§ Your assignment: Please transcribe the data that follows exactly as given, leaving out every picture.

§ Data provided:
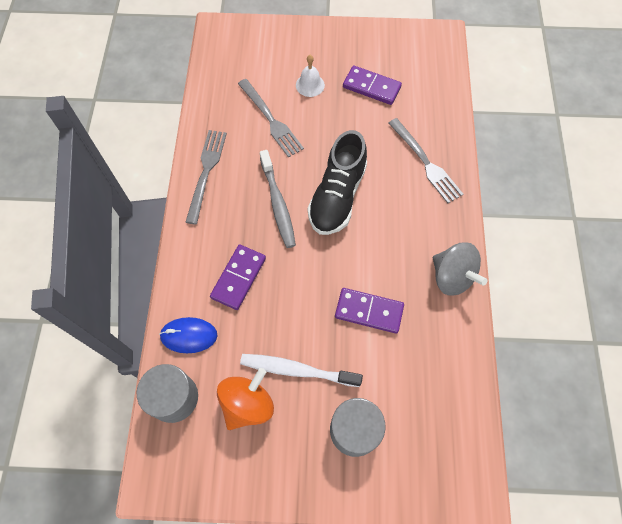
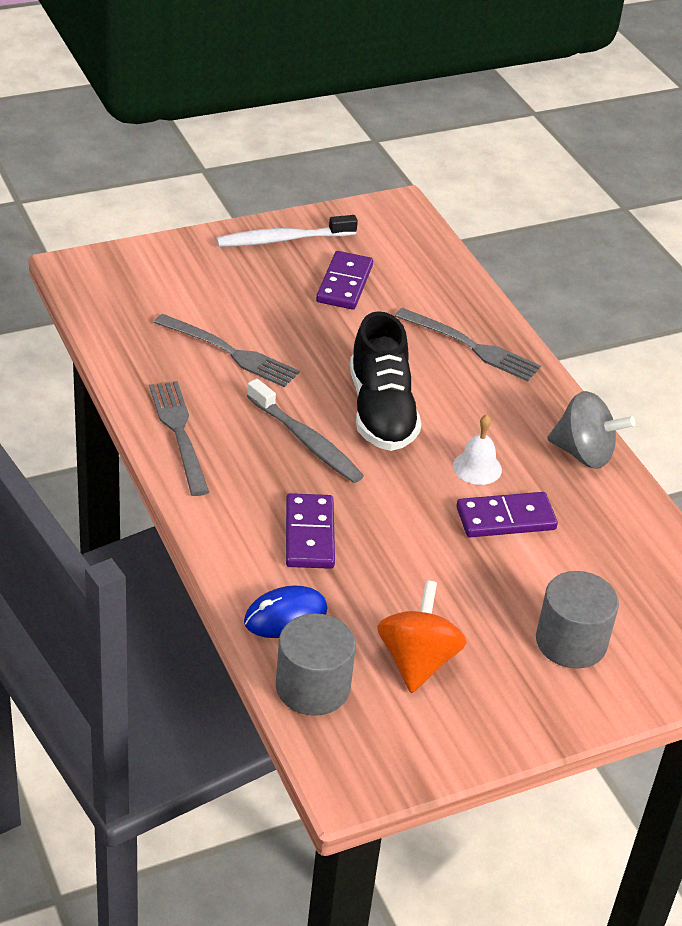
camera: 30 degrees left, 25 degrees down
(297, 370) = (456, 606): white toothbrush -> white toothbrush (282, 239)
(310, 85) = (258, 301): white bell -> white bell (477, 467)
(371, 87) = (344, 284): purple domino -> purple domino turned 75 degrees counterclockwise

§ Solution to the exercise:
camera: 30 degrees left, 25 degrees down
(297, 370) = (456, 606): white toothbrush -> white toothbrush (282, 239)
(310, 85) = (258, 301): white bell -> white bell (477, 467)
(371, 87) = (344, 284): purple domino -> purple domino turned 75 degrees counterclockwise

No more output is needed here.